Restate all of the entries exactly, dropping any pictures they hold.

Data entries
'''

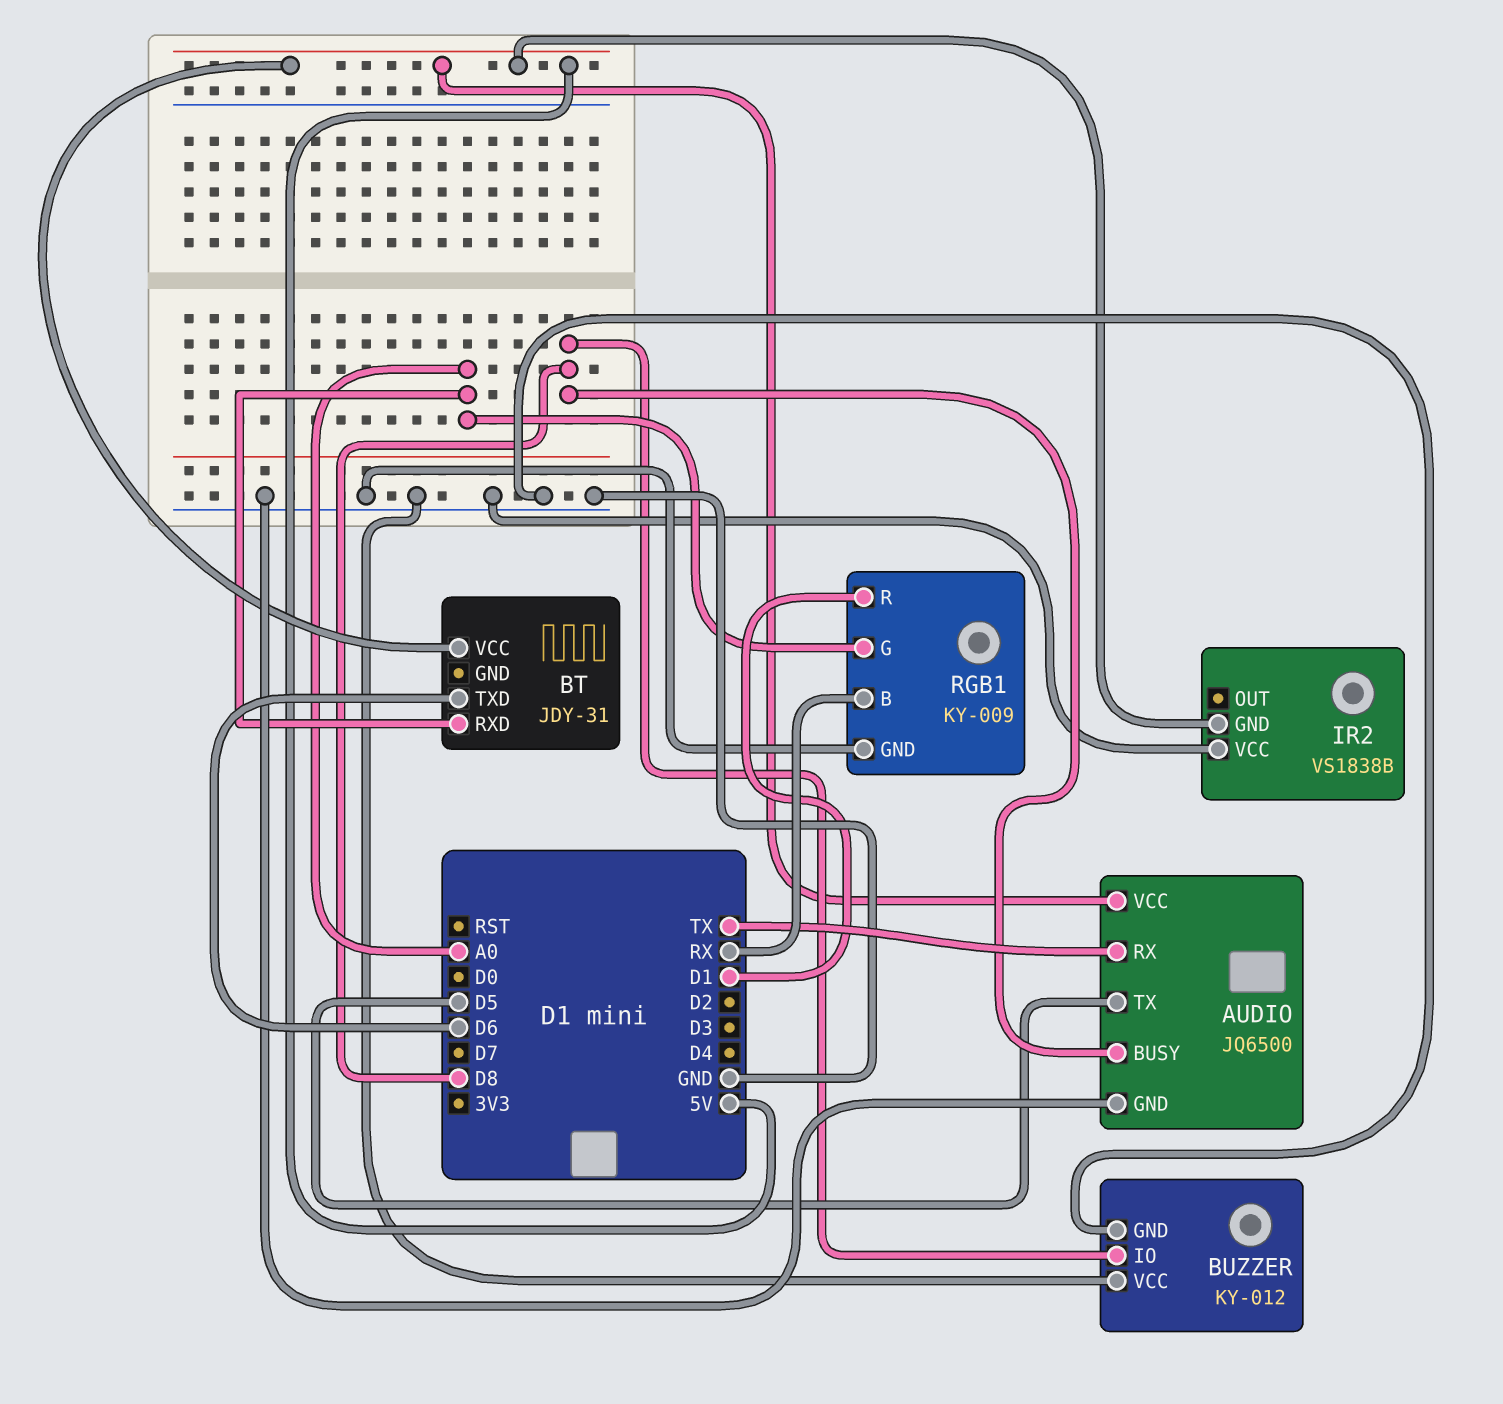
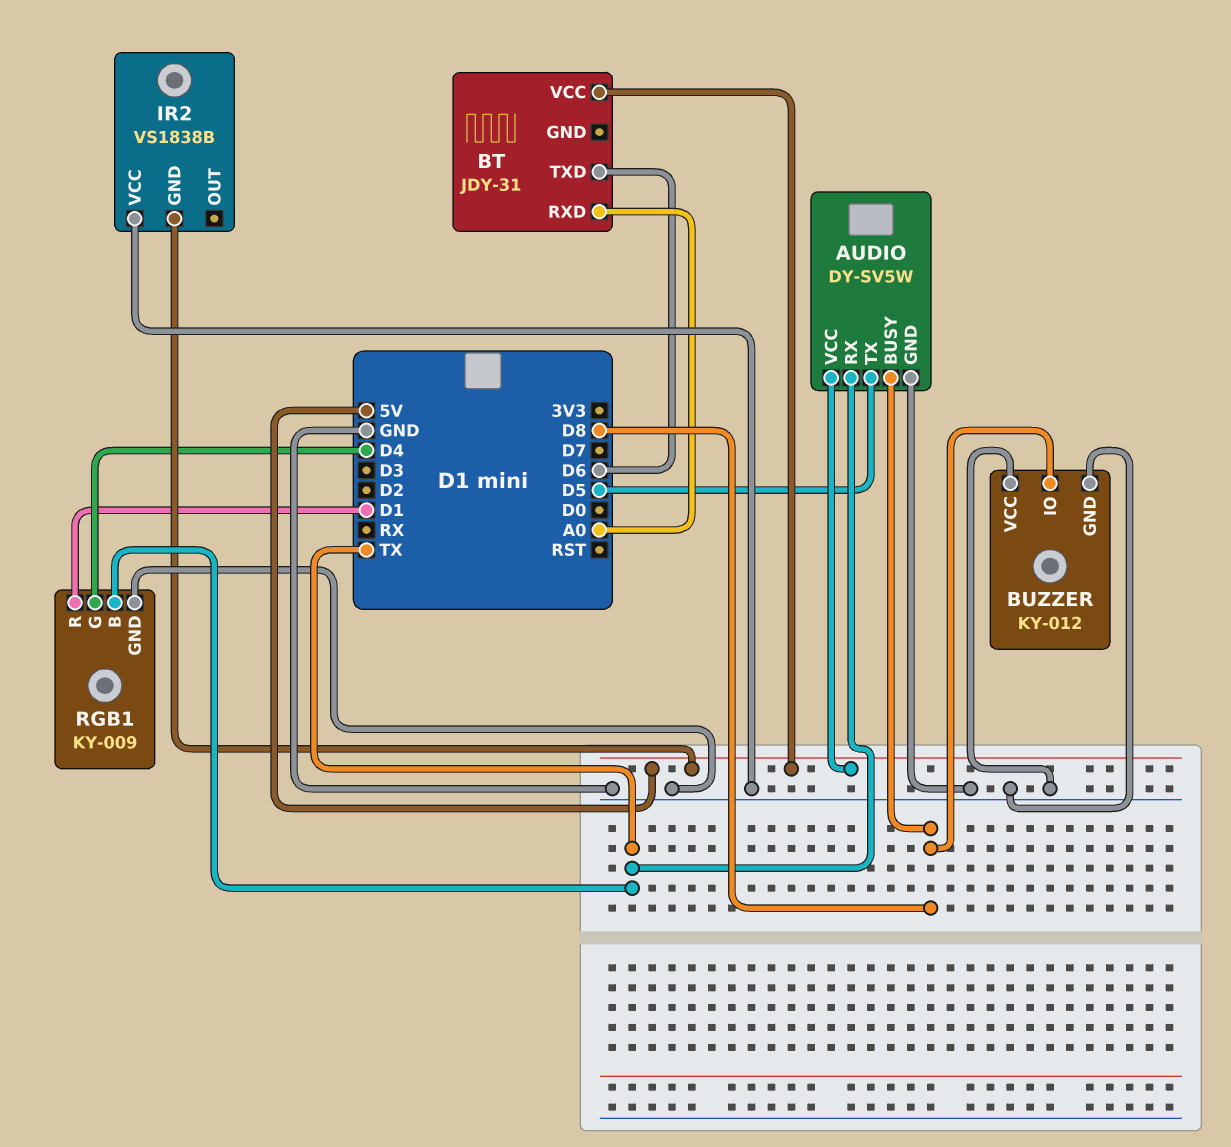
AUDIO: JQ6500 -> DY-SV5W
RGB1 pin B: RX -> TX
RGB1 pin G: A0 -> D4

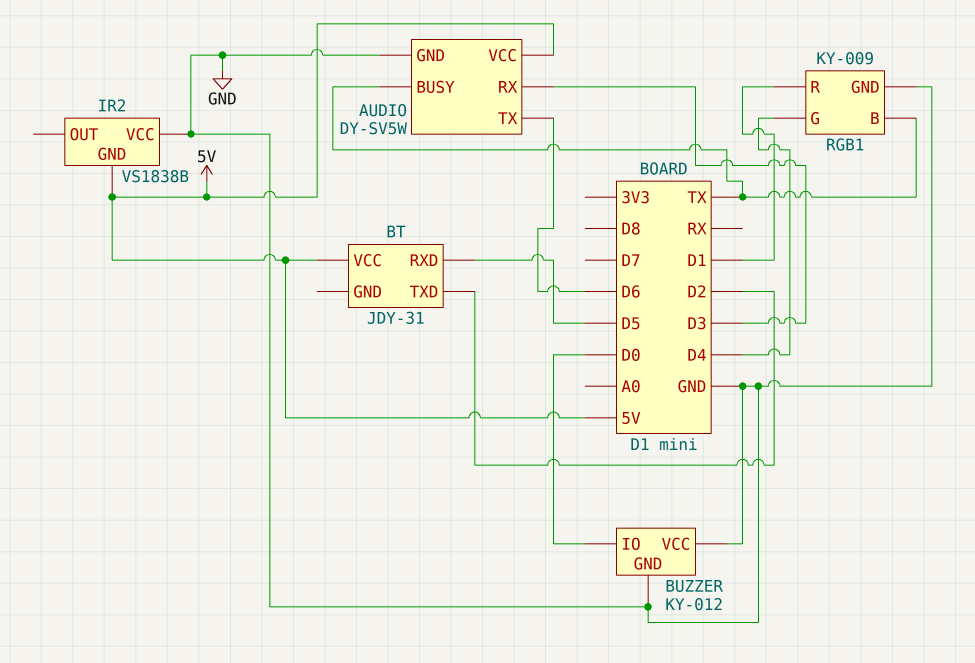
AUDIO pin BUSY: D8 -> TX
AUDIO pin RX: TX -> D3
AUDIO pin TX: D5 -> D6
BT pin RXD: A0 -> D5
BT pin TXD: D6 -> D2
BUZZER pin IO: D8 -> D0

'''

- **Exercise response**:
AUDIO: JQ6500 -> DY-SV5W
RGB1 pin B: RX -> TX
RGB1 pin G: A0 -> D4

AUDIO pin BUSY: D8 -> TX
AUDIO pin RX: TX -> D3
AUDIO pin TX: D5 -> D6
BT pin RXD: A0 -> D5
BT pin TXD: D6 -> D2
BUZZER pin IO: D8 -> D0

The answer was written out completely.